◆ **PROBLEM TO WORK ON**:
Where in the records does the word "moved" occur? Copy each line in which it does.
☆ ☆ ☆ ☆ ☆ ☆ ☆
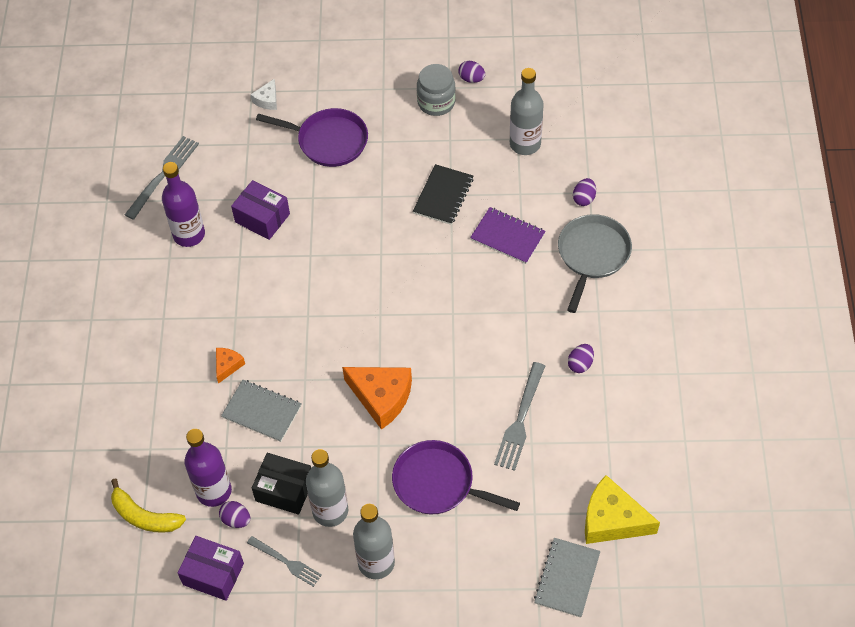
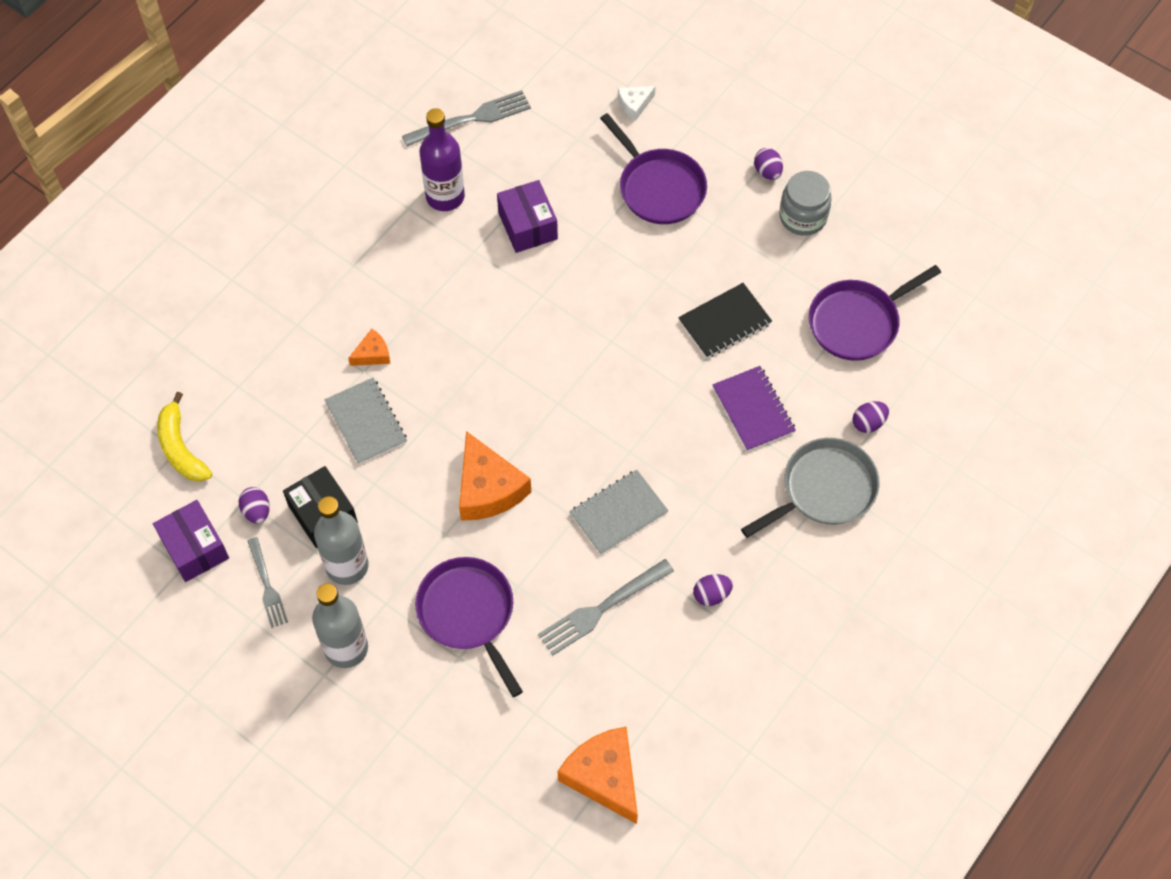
camera: 35 degrees right, 5 degrees up
purple bottle [184,429,232,507] -> none
purple egg [458,61,485,83] -> purple egg moved to [754,148,783,180]
grey bottle [510,68,544,155] -> purple pan [809,265,941,361]
grey notebook [534,538,600,617] -> grey notebook moved to [569,470,668,555]
yellow cheese [585,475,660,544] -> orange cheese [558,727,638,824]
☆ ☆ ☆ ☆ ☆ ☆ ☆
◆ **ANSWER FOR THE TASK**:
purple egg [458,61,485,83] -> purple egg moved to [754,148,783,180]
grey notebook [534,538,600,617] -> grey notebook moved to [569,470,668,555]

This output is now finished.